------ RECORDS FOR THE EXERCISE

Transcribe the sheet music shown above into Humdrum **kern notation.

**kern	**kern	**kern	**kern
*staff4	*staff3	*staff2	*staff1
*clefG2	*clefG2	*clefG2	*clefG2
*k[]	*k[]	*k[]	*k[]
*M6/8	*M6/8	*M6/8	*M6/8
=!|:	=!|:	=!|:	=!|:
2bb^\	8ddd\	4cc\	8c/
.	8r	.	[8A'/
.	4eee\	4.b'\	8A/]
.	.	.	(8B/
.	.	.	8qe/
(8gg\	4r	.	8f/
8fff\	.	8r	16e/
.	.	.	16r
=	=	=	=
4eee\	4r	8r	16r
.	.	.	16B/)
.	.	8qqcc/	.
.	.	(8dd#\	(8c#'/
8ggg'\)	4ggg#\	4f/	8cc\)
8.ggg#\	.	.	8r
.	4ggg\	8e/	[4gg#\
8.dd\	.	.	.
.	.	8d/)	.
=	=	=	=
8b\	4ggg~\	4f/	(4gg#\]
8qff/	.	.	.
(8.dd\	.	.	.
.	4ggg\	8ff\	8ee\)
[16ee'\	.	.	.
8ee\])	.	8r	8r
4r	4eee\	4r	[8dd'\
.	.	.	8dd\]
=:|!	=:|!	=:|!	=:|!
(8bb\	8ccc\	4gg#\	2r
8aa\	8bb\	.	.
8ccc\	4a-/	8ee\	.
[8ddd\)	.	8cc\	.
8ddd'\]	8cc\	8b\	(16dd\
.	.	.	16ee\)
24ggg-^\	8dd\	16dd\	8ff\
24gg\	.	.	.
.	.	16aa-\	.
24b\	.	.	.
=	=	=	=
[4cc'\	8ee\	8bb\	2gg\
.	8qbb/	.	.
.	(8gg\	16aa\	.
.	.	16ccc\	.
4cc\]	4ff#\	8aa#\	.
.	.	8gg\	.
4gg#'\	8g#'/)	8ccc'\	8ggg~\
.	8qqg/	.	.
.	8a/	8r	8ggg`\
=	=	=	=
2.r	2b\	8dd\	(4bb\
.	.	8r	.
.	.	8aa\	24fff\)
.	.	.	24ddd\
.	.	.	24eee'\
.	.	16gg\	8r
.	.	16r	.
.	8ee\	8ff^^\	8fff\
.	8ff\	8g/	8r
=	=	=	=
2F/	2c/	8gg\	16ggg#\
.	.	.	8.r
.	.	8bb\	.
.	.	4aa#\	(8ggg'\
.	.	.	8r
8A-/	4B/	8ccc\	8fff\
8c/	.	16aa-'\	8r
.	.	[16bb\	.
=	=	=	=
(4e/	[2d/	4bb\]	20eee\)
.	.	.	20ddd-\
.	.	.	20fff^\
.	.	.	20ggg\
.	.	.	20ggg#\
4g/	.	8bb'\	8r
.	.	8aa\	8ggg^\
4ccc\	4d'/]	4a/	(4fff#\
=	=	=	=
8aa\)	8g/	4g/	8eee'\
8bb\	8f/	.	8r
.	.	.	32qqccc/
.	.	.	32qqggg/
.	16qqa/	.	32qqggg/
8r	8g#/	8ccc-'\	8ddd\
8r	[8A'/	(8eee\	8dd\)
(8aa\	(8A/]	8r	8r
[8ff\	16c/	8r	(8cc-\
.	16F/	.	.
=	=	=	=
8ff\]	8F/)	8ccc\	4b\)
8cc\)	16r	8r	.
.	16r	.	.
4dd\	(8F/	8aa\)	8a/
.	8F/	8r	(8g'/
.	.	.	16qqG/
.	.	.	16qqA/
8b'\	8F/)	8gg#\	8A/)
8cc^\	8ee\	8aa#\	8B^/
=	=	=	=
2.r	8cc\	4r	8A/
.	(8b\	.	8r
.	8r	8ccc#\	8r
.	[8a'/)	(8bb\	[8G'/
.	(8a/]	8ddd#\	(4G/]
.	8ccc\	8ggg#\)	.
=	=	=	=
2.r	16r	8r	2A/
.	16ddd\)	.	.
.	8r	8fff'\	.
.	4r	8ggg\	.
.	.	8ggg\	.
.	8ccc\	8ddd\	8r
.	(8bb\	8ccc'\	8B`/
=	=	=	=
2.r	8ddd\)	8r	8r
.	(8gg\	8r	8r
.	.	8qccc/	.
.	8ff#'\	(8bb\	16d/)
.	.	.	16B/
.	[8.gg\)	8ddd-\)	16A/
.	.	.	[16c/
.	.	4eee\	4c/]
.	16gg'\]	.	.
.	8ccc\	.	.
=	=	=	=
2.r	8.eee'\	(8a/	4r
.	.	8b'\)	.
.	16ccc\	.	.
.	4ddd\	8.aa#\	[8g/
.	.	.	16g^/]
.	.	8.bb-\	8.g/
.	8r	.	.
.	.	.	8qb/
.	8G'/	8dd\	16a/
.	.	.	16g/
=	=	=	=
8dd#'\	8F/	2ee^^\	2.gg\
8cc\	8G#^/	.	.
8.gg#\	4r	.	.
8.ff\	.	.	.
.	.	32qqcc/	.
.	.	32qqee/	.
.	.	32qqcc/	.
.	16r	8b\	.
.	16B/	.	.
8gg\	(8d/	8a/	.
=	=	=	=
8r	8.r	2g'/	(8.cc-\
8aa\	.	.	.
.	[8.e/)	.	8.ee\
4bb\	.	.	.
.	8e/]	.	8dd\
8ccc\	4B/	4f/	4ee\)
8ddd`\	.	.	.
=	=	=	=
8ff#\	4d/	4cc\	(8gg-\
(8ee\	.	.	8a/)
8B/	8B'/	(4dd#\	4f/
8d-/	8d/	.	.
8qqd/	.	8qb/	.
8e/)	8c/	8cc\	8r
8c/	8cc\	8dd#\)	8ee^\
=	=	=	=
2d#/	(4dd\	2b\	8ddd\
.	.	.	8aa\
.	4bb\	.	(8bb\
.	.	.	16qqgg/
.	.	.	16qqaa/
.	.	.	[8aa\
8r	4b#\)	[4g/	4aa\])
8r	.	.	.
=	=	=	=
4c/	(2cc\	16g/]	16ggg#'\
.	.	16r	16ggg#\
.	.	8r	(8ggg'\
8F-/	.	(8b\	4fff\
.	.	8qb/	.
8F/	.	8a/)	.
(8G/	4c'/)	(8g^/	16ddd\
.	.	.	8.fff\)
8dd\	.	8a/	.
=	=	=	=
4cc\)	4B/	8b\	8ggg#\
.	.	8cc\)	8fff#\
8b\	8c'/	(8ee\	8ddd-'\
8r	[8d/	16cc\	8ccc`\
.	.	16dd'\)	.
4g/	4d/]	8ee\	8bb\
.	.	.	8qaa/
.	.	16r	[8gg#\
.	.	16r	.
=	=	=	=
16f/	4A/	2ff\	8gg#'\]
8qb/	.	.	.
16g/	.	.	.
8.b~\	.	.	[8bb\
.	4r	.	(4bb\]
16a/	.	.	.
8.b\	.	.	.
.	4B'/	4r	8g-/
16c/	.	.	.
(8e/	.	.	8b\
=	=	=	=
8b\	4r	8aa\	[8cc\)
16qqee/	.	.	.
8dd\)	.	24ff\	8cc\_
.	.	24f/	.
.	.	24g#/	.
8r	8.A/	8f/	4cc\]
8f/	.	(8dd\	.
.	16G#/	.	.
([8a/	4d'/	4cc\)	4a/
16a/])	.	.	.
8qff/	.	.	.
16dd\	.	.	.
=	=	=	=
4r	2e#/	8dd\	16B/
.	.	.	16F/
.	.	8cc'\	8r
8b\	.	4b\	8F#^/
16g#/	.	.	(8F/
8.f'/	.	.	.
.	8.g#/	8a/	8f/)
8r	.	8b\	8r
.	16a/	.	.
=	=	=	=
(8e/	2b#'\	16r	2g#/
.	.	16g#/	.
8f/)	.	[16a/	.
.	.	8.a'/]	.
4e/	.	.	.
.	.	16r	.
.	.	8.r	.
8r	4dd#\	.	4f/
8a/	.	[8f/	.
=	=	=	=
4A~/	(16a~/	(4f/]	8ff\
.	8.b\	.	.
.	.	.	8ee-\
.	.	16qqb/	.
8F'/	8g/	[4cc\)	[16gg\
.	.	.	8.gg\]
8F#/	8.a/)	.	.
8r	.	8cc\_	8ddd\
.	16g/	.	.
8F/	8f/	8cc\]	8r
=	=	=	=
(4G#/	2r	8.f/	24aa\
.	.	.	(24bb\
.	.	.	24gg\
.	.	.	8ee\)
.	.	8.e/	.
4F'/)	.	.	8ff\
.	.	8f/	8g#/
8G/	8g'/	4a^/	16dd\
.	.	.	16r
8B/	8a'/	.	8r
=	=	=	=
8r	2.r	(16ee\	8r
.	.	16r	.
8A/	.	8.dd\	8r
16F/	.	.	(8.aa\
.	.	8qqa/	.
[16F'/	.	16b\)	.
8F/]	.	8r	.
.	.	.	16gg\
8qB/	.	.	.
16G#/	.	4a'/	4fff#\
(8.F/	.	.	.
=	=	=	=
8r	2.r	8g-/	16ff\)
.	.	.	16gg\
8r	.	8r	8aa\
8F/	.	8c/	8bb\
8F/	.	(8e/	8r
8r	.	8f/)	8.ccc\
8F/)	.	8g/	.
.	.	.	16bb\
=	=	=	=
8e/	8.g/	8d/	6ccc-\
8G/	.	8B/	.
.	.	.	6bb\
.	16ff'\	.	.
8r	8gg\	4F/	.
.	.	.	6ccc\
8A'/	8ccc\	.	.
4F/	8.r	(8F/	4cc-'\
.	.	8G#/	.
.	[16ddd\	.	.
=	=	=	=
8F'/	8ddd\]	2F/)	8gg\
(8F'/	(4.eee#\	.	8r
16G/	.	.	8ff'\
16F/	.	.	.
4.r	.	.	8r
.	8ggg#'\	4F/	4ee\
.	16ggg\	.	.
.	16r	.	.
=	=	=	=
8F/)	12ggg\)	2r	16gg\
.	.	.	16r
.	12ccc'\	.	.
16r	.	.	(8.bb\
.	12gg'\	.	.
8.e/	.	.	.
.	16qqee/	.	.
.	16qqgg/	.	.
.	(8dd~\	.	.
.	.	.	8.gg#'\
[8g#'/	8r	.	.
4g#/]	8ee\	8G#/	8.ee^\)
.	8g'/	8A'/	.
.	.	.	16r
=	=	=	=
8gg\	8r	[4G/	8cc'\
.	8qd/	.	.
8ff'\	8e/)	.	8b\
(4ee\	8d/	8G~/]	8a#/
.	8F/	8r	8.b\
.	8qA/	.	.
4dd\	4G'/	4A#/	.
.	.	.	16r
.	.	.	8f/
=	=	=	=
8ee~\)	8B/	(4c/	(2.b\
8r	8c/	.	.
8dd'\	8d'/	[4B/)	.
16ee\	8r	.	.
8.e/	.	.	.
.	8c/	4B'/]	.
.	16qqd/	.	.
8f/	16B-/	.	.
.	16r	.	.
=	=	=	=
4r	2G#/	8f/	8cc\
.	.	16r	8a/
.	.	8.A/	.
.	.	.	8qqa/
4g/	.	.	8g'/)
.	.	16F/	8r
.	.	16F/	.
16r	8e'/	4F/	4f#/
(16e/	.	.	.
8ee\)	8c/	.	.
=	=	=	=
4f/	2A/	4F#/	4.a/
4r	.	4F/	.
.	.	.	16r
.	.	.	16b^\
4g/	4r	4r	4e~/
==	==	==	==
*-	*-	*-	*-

------------

▶ _EXERCISE DESCRIPTION_:
Identify each line in the records above that contains the string "kern", counting only matches with the same case, and copy those lines.

▶ _COMPLETE ANSWER_:
Transcribe the sheet music shown above into Humdrum **kern notation.
**kern	**kern	**kern	**kern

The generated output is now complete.